Data excerpts
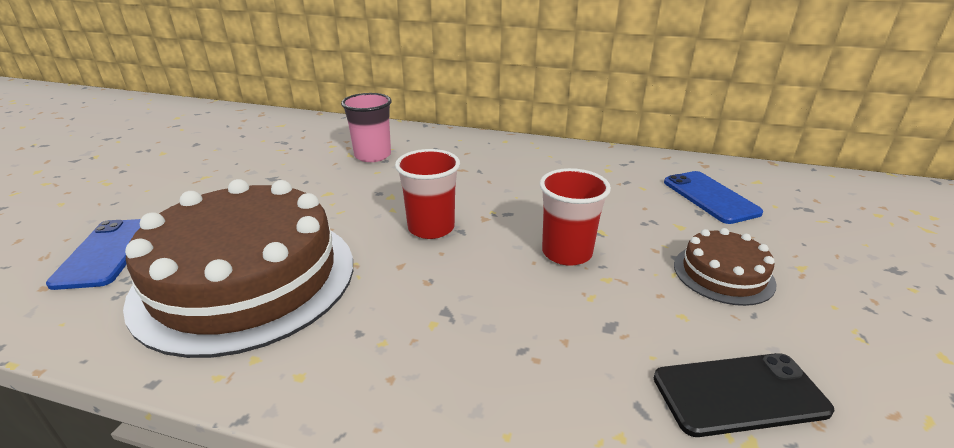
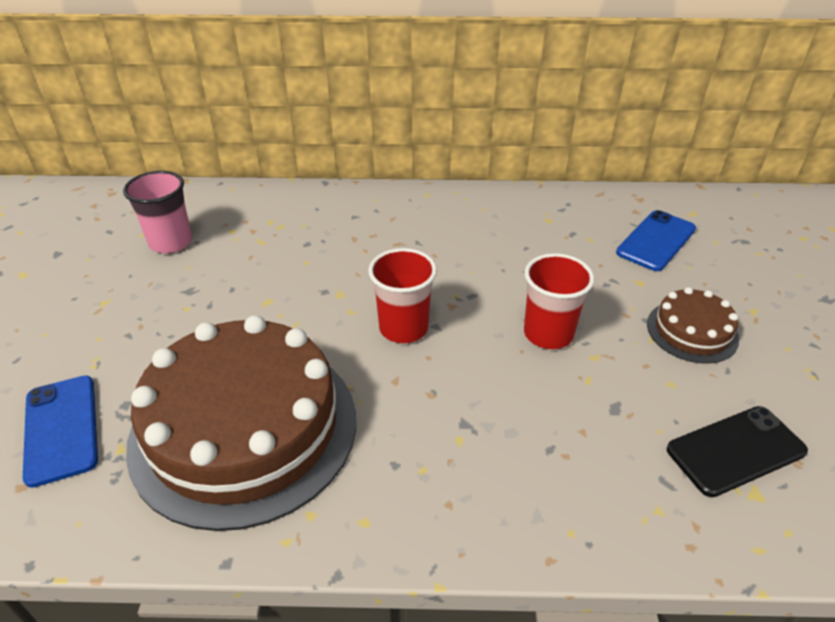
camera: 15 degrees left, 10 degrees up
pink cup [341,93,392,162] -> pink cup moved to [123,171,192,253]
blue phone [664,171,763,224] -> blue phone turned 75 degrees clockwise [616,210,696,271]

==

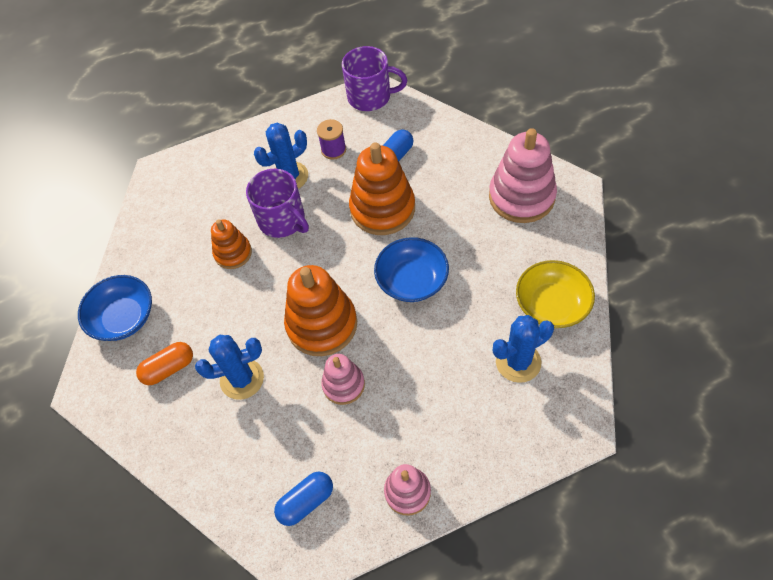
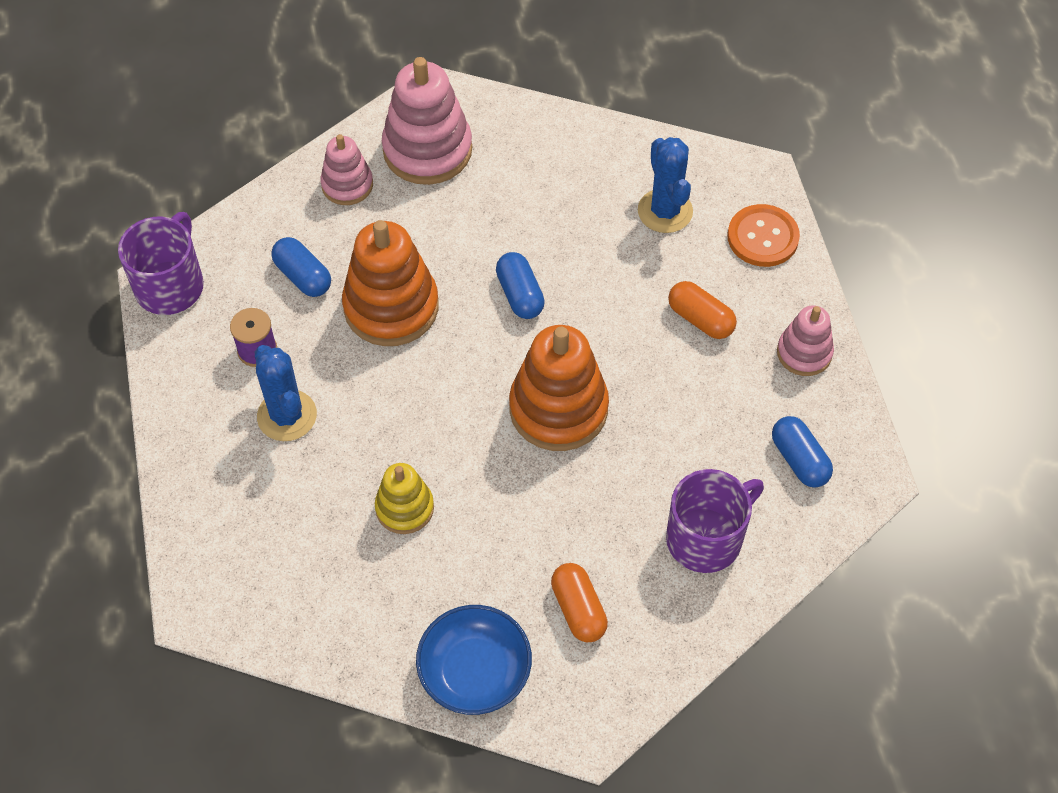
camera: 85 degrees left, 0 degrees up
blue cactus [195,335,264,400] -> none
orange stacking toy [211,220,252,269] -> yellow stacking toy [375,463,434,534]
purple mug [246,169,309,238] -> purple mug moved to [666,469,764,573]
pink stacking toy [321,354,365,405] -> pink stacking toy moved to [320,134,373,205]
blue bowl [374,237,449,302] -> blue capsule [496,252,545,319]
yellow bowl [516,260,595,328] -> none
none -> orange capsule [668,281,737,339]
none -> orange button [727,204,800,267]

Work order
In the listing above, find the line containing "blue bowl [374,237,449,302]" and the line containing "none -> orange button [727,204,800,267]", then quote both, plus every line between them, exactly as written.

Answer to the exercise
blue bowl [374,237,449,302] -> blue capsule [496,252,545,319]
yellow bowl [516,260,595,328] -> none
none -> orange capsule [668,281,737,339]
none -> orange button [727,204,800,267]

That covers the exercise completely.